### The problem:
Beginning at the line that contains "Detect and mask", reproduce every line to the end of the material without changing any of them.

======

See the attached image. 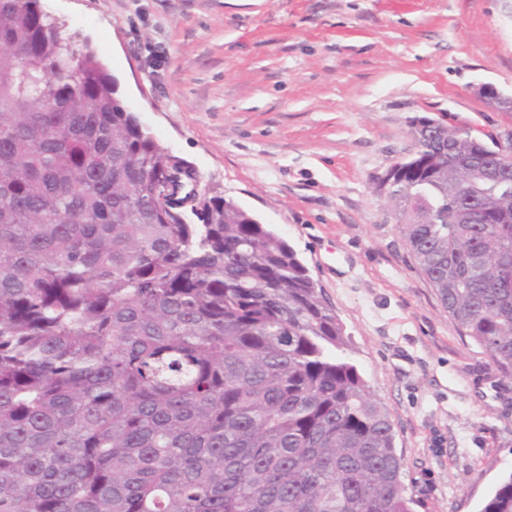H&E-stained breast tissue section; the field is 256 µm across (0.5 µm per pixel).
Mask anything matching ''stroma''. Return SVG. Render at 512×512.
Instances as JSON below:
<instances>
[{
  "label": "stroma",
  "mask_w": 512,
  "mask_h": 512,
  "mask_svg": "<svg viewBox=\"0 0 512 512\" xmlns=\"http://www.w3.org/2000/svg\"><path fill=\"white\" fill-rule=\"evenodd\" d=\"M162 146L297 251L394 427L416 512L512 474V384L460 336L375 179L420 117L512 128V0H42Z\"/></svg>",
  "instance_id": "1"
}]
</instances>
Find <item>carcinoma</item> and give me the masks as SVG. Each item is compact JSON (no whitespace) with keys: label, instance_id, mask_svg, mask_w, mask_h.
Listing matches in <instances>:
<instances>
[{"label":"carcinoma","instance_id":"cac0c4a2","mask_svg":"<svg viewBox=\"0 0 512 512\" xmlns=\"http://www.w3.org/2000/svg\"><path fill=\"white\" fill-rule=\"evenodd\" d=\"M378 178L512 383V152L463 124ZM292 246L128 111L41 0H0V512H413L394 428ZM479 512H512V474Z\"/></svg>","mask_w":512,"mask_h":512}]
</instances>
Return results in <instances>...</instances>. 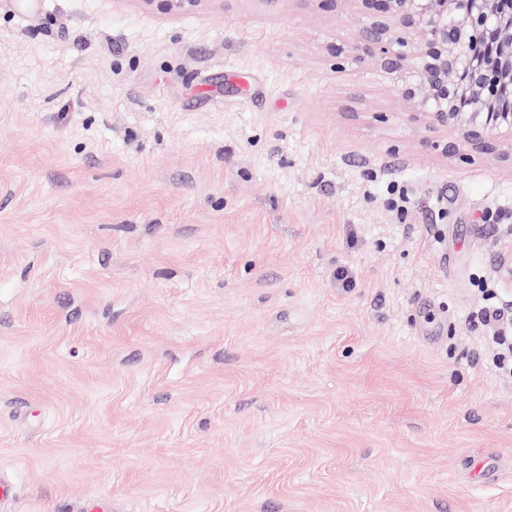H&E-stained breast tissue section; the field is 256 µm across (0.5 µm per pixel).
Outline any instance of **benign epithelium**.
<instances>
[{
	"instance_id": "obj_1",
	"label": "benign epithelium",
	"mask_w": 512,
	"mask_h": 512,
	"mask_svg": "<svg viewBox=\"0 0 512 512\" xmlns=\"http://www.w3.org/2000/svg\"><path fill=\"white\" fill-rule=\"evenodd\" d=\"M180 13L203 0H141ZM354 50L401 72V97L433 128L489 149L512 139V0H358Z\"/></svg>"
}]
</instances>
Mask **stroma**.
I'll list each match as a JSON object with an SVG mask.
<instances>
[{
    "label": "stroma",
    "mask_w": 512,
    "mask_h": 512,
    "mask_svg": "<svg viewBox=\"0 0 512 512\" xmlns=\"http://www.w3.org/2000/svg\"><path fill=\"white\" fill-rule=\"evenodd\" d=\"M364 22L0 0L12 512H512V149L414 120Z\"/></svg>",
    "instance_id": "stroma-1"
}]
</instances>
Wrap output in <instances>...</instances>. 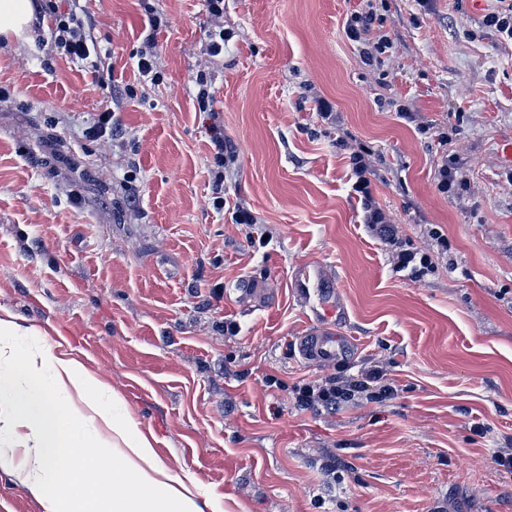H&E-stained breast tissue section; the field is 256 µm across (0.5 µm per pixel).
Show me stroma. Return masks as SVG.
I'll use <instances>...</instances> for the list:
<instances>
[{
  "label": "stroma",
  "mask_w": 512,
  "mask_h": 512,
  "mask_svg": "<svg viewBox=\"0 0 512 512\" xmlns=\"http://www.w3.org/2000/svg\"><path fill=\"white\" fill-rule=\"evenodd\" d=\"M360 3L224 0L233 37L211 59L204 0H80L113 69L106 95L89 64L50 51L48 28L0 36V306L74 350L225 512H452L459 498L512 512V475L491 459L512 448V45L465 37L484 13L468 2L386 0L395 52L372 71L342 35ZM151 11L155 83L136 67ZM201 70L239 154L220 209ZM107 109L112 140L86 139ZM341 136L371 150L375 200L407 247L433 224L447 235L424 282L363 224ZM456 152L466 188L447 198L434 177ZM239 205L256 223H236ZM303 268L338 288L356 344L336 374L383 362L395 398L315 413L267 387L321 371L293 345L317 321Z\"/></svg>",
  "instance_id": "obj_1"
}]
</instances>
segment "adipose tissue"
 <instances>
[{"instance_id":"ef3b65f1","label":"adipose tissue","mask_w":512,"mask_h":512,"mask_svg":"<svg viewBox=\"0 0 512 512\" xmlns=\"http://www.w3.org/2000/svg\"><path fill=\"white\" fill-rule=\"evenodd\" d=\"M46 512H221L166 465L120 396L0 313V472Z\"/></svg>"}]
</instances>
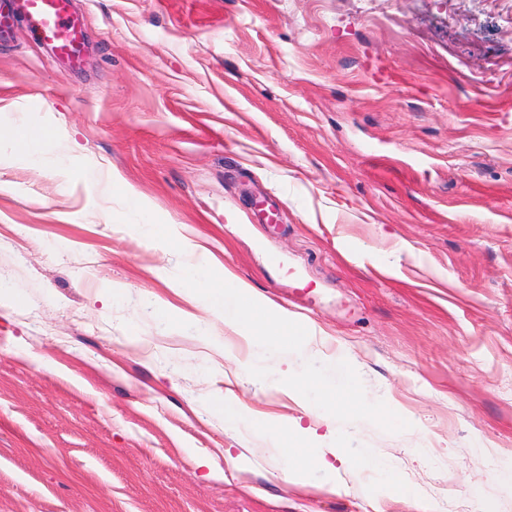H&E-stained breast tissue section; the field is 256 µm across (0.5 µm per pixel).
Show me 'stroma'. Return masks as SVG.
<instances>
[{
	"label": "stroma",
	"mask_w": 512,
	"mask_h": 512,
	"mask_svg": "<svg viewBox=\"0 0 512 512\" xmlns=\"http://www.w3.org/2000/svg\"><path fill=\"white\" fill-rule=\"evenodd\" d=\"M76 3L79 67L23 19L0 36V106L311 323L317 362L348 357L410 424L346 425L354 445L439 512H512V0ZM0 181V512H415L365 499L364 474L274 477L249 420L319 429L322 410L240 373L259 351L176 290L182 256L107 223L120 197L75 171ZM207 403L210 407L223 414L224 413V426H231L232 424L241 422L244 419V408L233 397L228 394L224 396H214L207 398Z\"/></svg>",
	"instance_id": "stroma-1"
}]
</instances>
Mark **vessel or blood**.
<instances>
[{
  "label": "vessel or blood",
  "instance_id": "b4317fda",
  "mask_svg": "<svg viewBox=\"0 0 512 512\" xmlns=\"http://www.w3.org/2000/svg\"><path fill=\"white\" fill-rule=\"evenodd\" d=\"M0 13V27H9L14 15L26 17L54 57L74 64L79 60L83 21L71 11L72 0H8Z\"/></svg>",
  "mask_w": 512,
  "mask_h": 512
}]
</instances>
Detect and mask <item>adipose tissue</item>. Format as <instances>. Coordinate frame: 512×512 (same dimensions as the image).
I'll list each match as a JSON object with an SVG mask.
<instances>
[{
  "label": "adipose tissue",
  "mask_w": 512,
  "mask_h": 512,
  "mask_svg": "<svg viewBox=\"0 0 512 512\" xmlns=\"http://www.w3.org/2000/svg\"><path fill=\"white\" fill-rule=\"evenodd\" d=\"M1 122L23 131L24 139L0 146V167L22 163L40 168L50 161L64 172L74 168L80 170L85 177L101 184L103 194L109 195L114 191V180L102 178L96 167L80 158L65 136L54 127L34 121L23 112H11L5 116L0 114ZM126 200V214L132 217L134 228L141 236L163 240L168 247L185 251V244L173 236L170 225L159 222L138 196L130 193Z\"/></svg>",
  "instance_id": "ef3b65f1"
}]
</instances>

======

### Answer for this exercise:
Detect and mask <item>adipose tissue</item>. Format as <instances>. Coordinate frame: 512×512 (same dimensions as the image).
I'll list each match as a JSON object with an SVG mask.
<instances>
[{
  "label": "adipose tissue",
  "mask_w": 512,
  "mask_h": 512,
  "mask_svg": "<svg viewBox=\"0 0 512 512\" xmlns=\"http://www.w3.org/2000/svg\"><path fill=\"white\" fill-rule=\"evenodd\" d=\"M1 122L23 131L24 139L0 146V167L22 163L40 168L50 161L64 172L74 168L80 170L85 177L101 184L103 194L109 195L114 191V180L102 178L96 167L80 158L65 136L54 127L34 121L23 112H11L5 116L0 114ZM126 200V214L132 217L134 228L141 236L163 240L168 247L185 251V244L173 236L170 225L159 222L138 196L130 193Z\"/></svg>",
  "instance_id": "ef3b65f1"
}]
</instances>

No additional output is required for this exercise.